### [Work required]
Search the material below for the word "blue" and copy every line in which it occurs.

### [Dataset records]
Content starts

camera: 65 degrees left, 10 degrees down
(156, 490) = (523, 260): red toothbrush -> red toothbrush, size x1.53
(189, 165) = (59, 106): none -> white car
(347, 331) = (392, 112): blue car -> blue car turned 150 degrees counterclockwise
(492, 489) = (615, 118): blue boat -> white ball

Content ends
Content starts

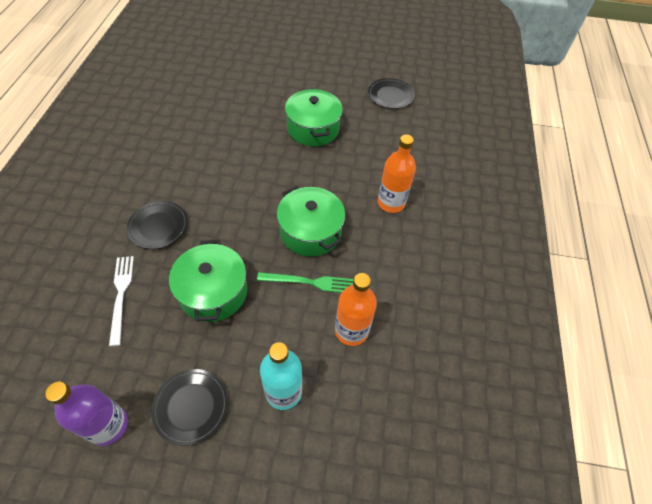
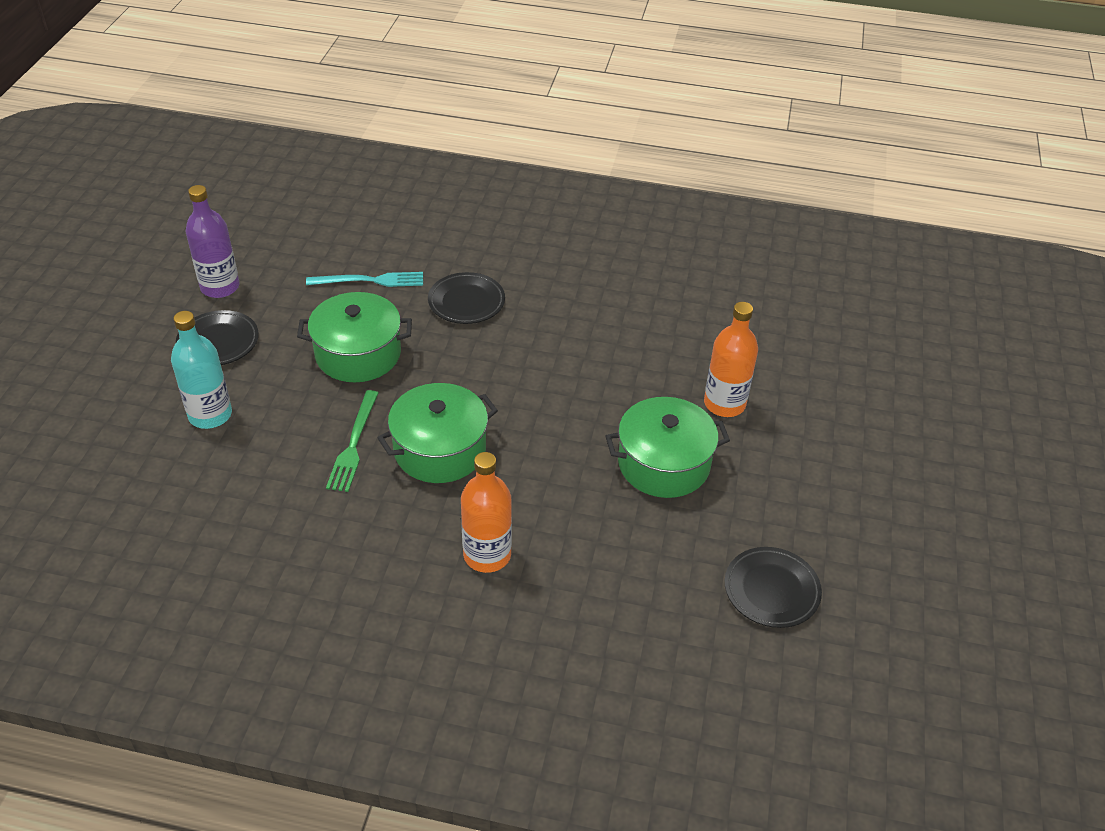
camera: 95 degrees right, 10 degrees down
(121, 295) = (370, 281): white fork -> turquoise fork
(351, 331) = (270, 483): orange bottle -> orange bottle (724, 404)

Content ends

### [Solution to the exercise]
(347, 331) = (392, 112): blue car -> blue car turned 150 degrees counterclockwise
(492, 489) = (615, 118): blue boat -> white ball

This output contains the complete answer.